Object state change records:
──────────

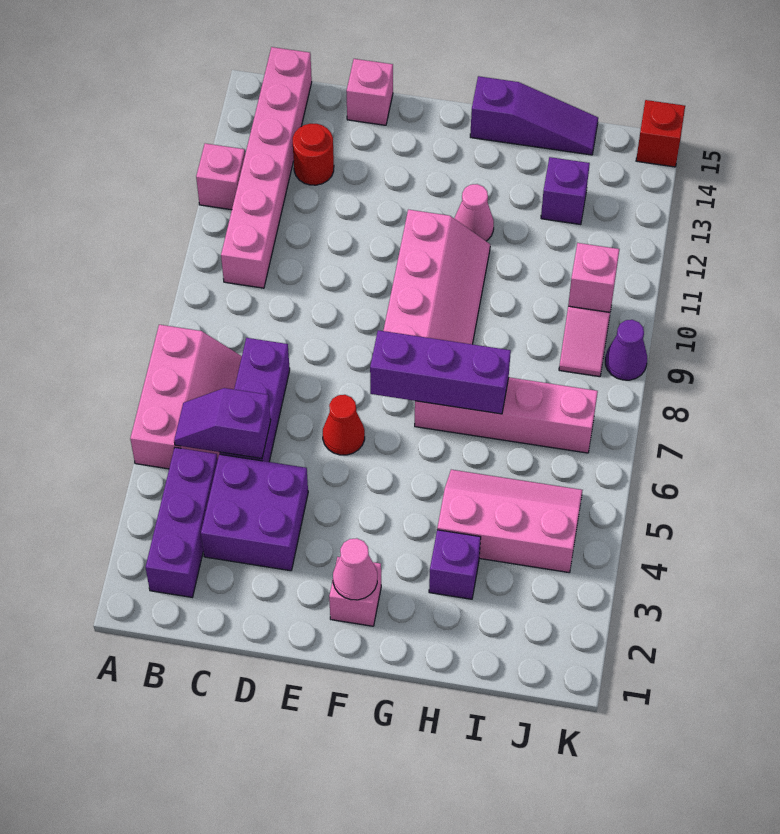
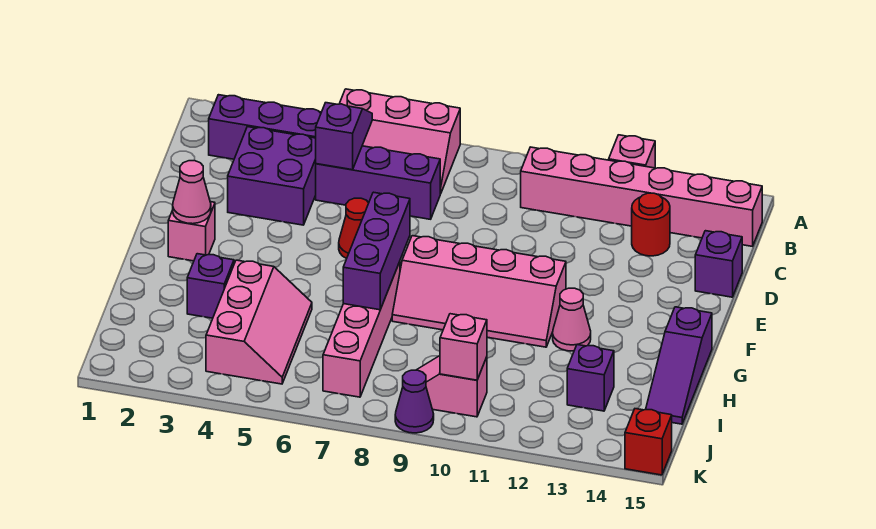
pink brick D15 level 1 -> purple brick D15 level 1

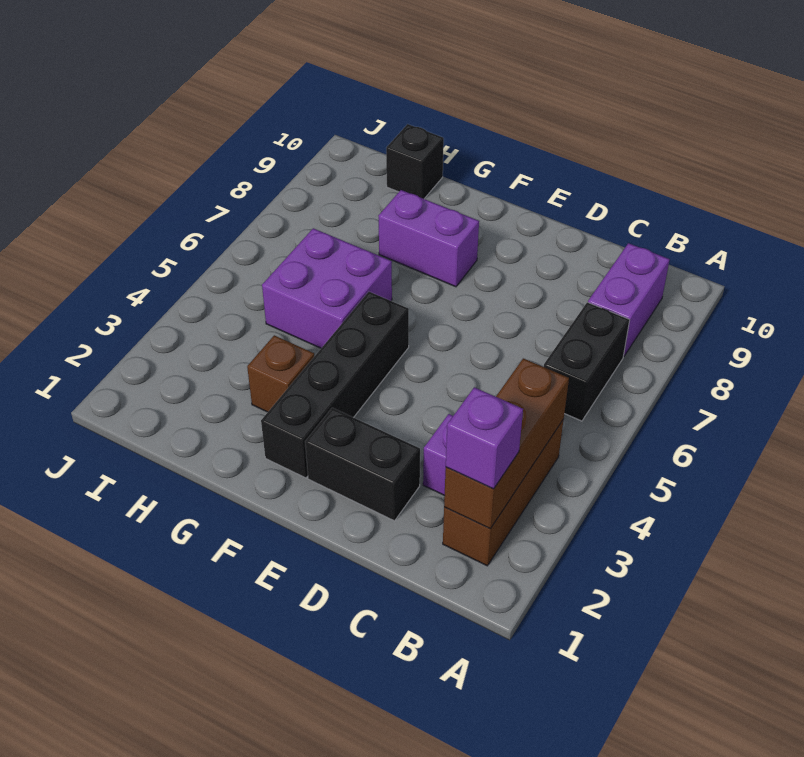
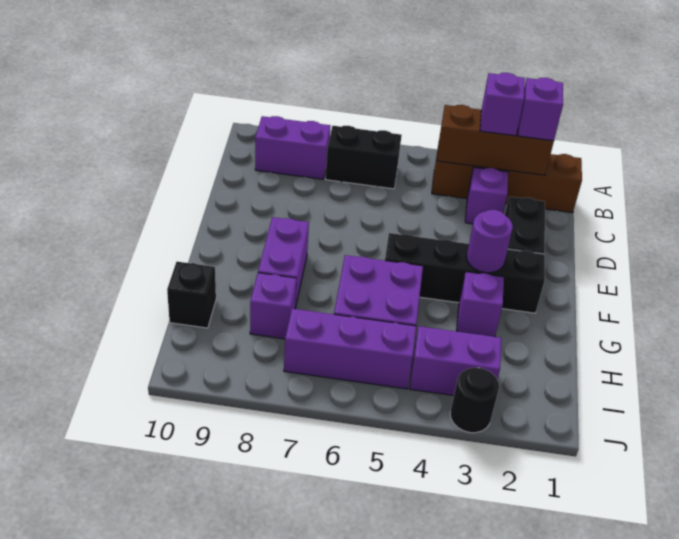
brown brick B2:B4 level 1 -> brown brick B1:B4 level 1
none -> purple brick B3 level 3
none -> purple round brick F3 level 2
brown brick G3 level 1 -> purple brick G3 level 1
none -> purple brick H8 level 1
none -> purple brick I3:I4 level 1
none -> purple brick I5:I7 level 1
none -> black round brick J3 level 1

──────────

What the exercise asks: Exclude the pictures and print the rest of the data exactly.

Your response:
pink brick D15 level 1 -> purple brick D15 level 1

brown brick B2:B4 level 1 -> brown brick B1:B4 level 1
none -> purple brick B3 level 3
none -> purple round brick F3 level 2
brown brick G3 level 1 -> purple brick G3 level 1
none -> purple brick H8 level 1
none -> purple brick I3:I4 level 1
none -> purple brick I5:I7 level 1
none -> black round brick J3 level 1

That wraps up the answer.